## Record set
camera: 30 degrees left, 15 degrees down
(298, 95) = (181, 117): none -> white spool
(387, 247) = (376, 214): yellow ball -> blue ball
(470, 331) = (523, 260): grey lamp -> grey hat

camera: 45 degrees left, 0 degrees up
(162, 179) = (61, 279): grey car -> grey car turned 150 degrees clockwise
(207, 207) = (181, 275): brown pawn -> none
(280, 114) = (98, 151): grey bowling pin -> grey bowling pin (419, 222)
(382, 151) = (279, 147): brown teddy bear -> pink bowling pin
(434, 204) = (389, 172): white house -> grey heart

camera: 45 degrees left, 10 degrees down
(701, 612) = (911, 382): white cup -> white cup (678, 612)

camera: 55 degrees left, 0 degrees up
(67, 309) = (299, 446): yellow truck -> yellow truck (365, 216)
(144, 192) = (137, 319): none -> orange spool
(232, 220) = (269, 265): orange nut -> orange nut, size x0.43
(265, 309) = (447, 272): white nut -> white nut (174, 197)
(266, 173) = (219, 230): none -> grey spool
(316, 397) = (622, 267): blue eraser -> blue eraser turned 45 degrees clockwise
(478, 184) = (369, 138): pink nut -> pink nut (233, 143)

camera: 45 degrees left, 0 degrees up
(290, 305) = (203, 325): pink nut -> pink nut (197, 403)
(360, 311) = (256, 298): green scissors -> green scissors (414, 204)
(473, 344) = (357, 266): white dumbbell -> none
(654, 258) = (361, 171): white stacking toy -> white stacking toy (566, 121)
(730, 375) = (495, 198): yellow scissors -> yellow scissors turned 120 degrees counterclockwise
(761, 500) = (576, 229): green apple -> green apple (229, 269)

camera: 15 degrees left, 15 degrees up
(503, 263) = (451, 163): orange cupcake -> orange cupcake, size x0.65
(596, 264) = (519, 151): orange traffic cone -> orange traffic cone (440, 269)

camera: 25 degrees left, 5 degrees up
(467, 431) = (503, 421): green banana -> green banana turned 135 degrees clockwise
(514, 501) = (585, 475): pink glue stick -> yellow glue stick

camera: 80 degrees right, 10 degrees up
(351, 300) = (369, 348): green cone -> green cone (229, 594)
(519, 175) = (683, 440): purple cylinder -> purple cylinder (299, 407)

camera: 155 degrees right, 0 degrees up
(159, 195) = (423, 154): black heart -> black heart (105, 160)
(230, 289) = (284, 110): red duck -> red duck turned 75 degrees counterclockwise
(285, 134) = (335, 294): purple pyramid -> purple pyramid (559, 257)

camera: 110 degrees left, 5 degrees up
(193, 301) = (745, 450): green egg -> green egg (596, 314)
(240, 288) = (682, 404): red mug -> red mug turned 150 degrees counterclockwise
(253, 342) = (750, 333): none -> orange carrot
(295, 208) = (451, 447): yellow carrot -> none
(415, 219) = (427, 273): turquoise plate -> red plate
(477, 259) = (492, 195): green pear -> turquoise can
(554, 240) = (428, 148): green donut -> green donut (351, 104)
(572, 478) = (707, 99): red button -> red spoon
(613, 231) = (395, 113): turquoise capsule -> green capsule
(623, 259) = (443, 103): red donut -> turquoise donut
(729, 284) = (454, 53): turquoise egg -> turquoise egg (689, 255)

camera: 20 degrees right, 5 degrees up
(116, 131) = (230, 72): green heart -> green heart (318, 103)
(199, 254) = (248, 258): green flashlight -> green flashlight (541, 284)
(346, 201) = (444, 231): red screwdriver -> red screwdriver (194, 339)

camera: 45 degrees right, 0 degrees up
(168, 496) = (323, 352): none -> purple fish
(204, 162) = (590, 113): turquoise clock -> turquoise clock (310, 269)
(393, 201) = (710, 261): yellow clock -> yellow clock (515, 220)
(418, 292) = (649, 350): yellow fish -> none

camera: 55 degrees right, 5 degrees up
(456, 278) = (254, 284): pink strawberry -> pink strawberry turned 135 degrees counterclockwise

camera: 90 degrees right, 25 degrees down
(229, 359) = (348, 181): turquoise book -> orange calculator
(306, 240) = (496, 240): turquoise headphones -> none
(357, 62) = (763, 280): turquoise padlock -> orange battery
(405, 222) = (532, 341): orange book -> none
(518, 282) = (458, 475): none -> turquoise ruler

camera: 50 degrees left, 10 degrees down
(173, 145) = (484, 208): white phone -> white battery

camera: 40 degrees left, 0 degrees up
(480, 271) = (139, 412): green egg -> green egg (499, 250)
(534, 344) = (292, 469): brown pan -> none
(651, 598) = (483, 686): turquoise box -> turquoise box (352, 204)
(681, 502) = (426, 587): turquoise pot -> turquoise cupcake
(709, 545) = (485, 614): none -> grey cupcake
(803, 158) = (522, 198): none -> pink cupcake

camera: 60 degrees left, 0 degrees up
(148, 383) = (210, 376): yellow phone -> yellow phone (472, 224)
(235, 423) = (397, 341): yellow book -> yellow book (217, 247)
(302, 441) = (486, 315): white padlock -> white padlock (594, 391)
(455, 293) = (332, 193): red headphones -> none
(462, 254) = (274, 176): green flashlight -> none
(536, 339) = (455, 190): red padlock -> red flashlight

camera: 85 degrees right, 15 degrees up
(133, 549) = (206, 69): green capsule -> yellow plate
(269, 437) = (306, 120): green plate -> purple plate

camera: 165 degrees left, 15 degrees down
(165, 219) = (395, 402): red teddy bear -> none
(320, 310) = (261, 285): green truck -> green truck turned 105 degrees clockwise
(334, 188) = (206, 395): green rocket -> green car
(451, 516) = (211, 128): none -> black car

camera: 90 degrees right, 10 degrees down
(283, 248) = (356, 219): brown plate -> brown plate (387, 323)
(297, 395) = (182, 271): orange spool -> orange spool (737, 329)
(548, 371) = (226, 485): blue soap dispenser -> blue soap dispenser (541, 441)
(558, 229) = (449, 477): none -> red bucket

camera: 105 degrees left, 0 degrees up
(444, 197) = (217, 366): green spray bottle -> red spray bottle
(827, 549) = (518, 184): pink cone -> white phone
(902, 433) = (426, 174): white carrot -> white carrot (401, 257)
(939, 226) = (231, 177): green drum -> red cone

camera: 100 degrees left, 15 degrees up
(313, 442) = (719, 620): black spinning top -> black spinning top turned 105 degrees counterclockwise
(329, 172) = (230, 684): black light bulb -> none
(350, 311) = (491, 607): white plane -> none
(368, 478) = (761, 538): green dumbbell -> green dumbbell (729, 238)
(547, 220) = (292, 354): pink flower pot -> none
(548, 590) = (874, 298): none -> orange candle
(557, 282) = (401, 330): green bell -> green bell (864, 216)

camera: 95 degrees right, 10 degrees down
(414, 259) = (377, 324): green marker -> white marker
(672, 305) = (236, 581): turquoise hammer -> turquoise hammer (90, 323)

## Directions for this task
If a line in the material above contains the word "cone", it counts; give only the number of such lines.

## The answer
4